## TASK DESCRIPTION
Transcribe each record exactly. Include every one.

## EXERCISE MATERIALS
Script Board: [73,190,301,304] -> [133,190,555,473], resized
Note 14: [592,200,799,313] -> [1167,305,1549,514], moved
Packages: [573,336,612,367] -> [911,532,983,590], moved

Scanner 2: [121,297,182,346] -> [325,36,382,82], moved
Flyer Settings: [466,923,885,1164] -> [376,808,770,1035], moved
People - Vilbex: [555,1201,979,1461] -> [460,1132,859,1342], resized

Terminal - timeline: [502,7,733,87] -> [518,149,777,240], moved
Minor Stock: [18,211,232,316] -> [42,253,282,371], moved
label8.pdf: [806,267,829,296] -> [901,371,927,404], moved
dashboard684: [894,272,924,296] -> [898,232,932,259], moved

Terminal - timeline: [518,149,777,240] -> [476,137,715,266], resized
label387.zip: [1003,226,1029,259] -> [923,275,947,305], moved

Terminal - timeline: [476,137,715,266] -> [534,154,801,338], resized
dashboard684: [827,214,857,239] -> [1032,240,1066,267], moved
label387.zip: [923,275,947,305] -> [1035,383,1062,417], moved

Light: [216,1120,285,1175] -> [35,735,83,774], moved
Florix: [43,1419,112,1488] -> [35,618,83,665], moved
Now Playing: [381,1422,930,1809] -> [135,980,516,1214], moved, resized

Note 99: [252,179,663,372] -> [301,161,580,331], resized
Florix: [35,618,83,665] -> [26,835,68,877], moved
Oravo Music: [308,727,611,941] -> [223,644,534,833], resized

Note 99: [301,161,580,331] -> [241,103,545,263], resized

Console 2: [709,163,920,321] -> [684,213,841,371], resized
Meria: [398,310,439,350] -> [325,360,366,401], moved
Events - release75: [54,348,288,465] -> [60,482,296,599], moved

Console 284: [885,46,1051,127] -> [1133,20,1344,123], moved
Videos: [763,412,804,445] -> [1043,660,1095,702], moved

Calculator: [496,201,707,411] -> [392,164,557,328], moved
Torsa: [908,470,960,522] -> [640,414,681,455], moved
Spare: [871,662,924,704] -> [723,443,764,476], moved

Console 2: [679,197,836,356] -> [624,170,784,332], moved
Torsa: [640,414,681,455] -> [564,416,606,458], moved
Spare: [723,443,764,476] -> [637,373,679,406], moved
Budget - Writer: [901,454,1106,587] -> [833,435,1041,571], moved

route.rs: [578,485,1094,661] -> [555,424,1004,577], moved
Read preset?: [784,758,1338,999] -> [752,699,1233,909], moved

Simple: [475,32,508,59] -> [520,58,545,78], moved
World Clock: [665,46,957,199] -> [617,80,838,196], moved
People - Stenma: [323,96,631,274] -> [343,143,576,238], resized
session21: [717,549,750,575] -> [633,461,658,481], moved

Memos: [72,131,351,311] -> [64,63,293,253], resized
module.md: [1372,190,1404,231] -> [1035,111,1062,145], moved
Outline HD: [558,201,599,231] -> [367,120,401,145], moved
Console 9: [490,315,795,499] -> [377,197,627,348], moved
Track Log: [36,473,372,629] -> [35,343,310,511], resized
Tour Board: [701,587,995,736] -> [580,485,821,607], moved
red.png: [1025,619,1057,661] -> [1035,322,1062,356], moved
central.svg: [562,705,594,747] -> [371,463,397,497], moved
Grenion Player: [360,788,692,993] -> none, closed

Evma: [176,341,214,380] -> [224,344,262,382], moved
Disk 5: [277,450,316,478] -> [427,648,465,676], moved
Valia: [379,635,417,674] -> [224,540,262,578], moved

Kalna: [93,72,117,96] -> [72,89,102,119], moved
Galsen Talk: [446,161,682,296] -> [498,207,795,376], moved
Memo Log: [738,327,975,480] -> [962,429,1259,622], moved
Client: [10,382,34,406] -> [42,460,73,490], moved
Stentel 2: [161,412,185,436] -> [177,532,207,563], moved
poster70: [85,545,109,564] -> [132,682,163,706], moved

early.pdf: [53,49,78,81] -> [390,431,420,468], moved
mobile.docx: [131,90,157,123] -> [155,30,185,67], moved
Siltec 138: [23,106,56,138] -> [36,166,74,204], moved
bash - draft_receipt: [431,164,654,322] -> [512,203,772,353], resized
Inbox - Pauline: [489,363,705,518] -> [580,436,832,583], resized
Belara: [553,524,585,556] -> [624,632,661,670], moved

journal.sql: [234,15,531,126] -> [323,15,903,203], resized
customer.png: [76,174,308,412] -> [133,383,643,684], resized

## RESPONSE
Script Board: [73,190,301,304] -> [133,190,555,473], resized
Note 14: [592,200,799,313] -> [1167,305,1549,514], moved
Packages: [573,336,612,367] -> [911,532,983,590], moved

Scanner 2: [121,297,182,346] -> [325,36,382,82], moved
Flyer Settings: [466,923,885,1164] -> [376,808,770,1035], moved
People - Vilbex: [555,1201,979,1461] -> [460,1132,859,1342], resized

Terminal - timeline: [502,7,733,87] -> [518,149,777,240], moved
Minor Stock: [18,211,232,316] -> [42,253,282,371], moved
label8.pdf: [806,267,829,296] -> [901,371,927,404], moved
dashboard684: [894,272,924,296] -> [898,232,932,259], moved

Terminal - timeline: [518,149,777,240] -> [476,137,715,266], resized
label387.zip: [1003,226,1029,259] -> [923,275,947,305], moved

Terminal - timeline: [476,137,715,266] -> [534,154,801,338], resized
dashboard684: [827,214,857,239] -> [1032,240,1066,267], moved
label387.zip: [923,275,947,305] -> [1035,383,1062,417], moved

Light: [216,1120,285,1175] -> [35,735,83,774], moved
Florix: [43,1419,112,1488] -> [35,618,83,665], moved
Now Playing: [381,1422,930,1809] -> [135,980,516,1214], moved, resized

Note 99: [252,179,663,372] -> [301,161,580,331], resized
Florix: [35,618,83,665] -> [26,835,68,877], moved
Oravo Music: [308,727,611,941] -> [223,644,534,833], resized

Note 99: [301,161,580,331] -> [241,103,545,263], resized

Console 2: [709,163,920,321] -> [684,213,841,371], resized
Meria: [398,310,439,350] -> [325,360,366,401], moved
Events - release75: [54,348,288,465] -> [60,482,296,599], moved

Console 284: [885,46,1051,127] -> [1133,20,1344,123], moved
Videos: [763,412,804,445] -> [1043,660,1095,702], moved

Calculator: [496,201,707,411] -> [392,164,557,328], moved
Torsa: [908,470,960,522] -> [640,414,681,455], moved
Spare: [871,662,924,704] -> [723,443,764,476], moved

Console 2: [679,197,836,356] -> [624,170,784,332], moved
Torsa: [640,414,681,455] -> [564,416,606,458], moved
Spare: [723,443,764,476] -> [637,373,679,406], moved
Budget - Writer: [901,454,1106,587] -> [833,435,1041,571], moved

route.rs: [578,485,1094,661] -> [555,424,1004,577], moved
Read preset?: [784,758,1338,999] -> [752,699,1233,909], moved

Simple: [475,32,508,59] -> [520,58,545,78], moved
World Clock: [665,46,957,199] -> [617,80,838,196], moved
People - Stenma: [323,96,631,274] -> [343,143,576,238], resized
session21: [717,549,750,575] -> [633,461,658,481], moved

Memos: [72,131,351,311] -> [64,63,293,253], resized
module.md: [1372,190,1404,231] -> [1035,111,1062,145], moved
Outline HD: [558,201,599,231] -> [367,120,401,145], moved
Console 9: [490,315,795,499] -> [377,197,627,348], moved
Track Log: [36,473,372,629] -> [35,343,310,511], resized
Tour Board: [701,587,995,736] -> [580,485,821,607], moved
red.png: [1025,619,1057,661] -> [1035,322,1062,356], moved
central.svg: [562,705,594,747] -> [371,463,397,497], moved
Grenion Player: [360,788,692,993] -> none, closed

Evma: [176,341,214,380] -> [224,344,262,382], moved
Disk 5: [277,450,316,478] -> [427,648,465,676], moved
Valia: [379,635,417,674] -> [224,540,262,578], moved

Kalna: [93,72,117,96] -> [72,89,102,119], moved
Galsen Talk: [446,161,682,296] -> [498,207,795,376], moved
Memo Log: [738,327,975,480] -> [962,429,1259,622], moved
Client: [10,382,34,406] -> [42,460,73,490], moved
Stentel 2: [161,412,185,436] -> [177,532,207,563], moved
poster70: [85,545,109,564] -> [132,682,163,706], moved

early.pdf: [53,49,78,81] -> [390,431,420,468], moved
mobile.docx: [131,90,157,123] -> [155,30,185,67], moved
Siltec 138: [23,106,56,138] -> [36,166,74,204], moved
bash - draft_receipt: [431,164,654,322] -> [512,203,772,353], resized
Inbox - Pauline: [489,363,705,518] -> [580,436,832,583], resized
Belara: [553,524,585,556] -> [624,632,661,670], moved

journal.sql: [234,15,531,126] -> [323,15,903,203], resized
customer.png: [76,174,308,412] -> [133,383,643,684], resized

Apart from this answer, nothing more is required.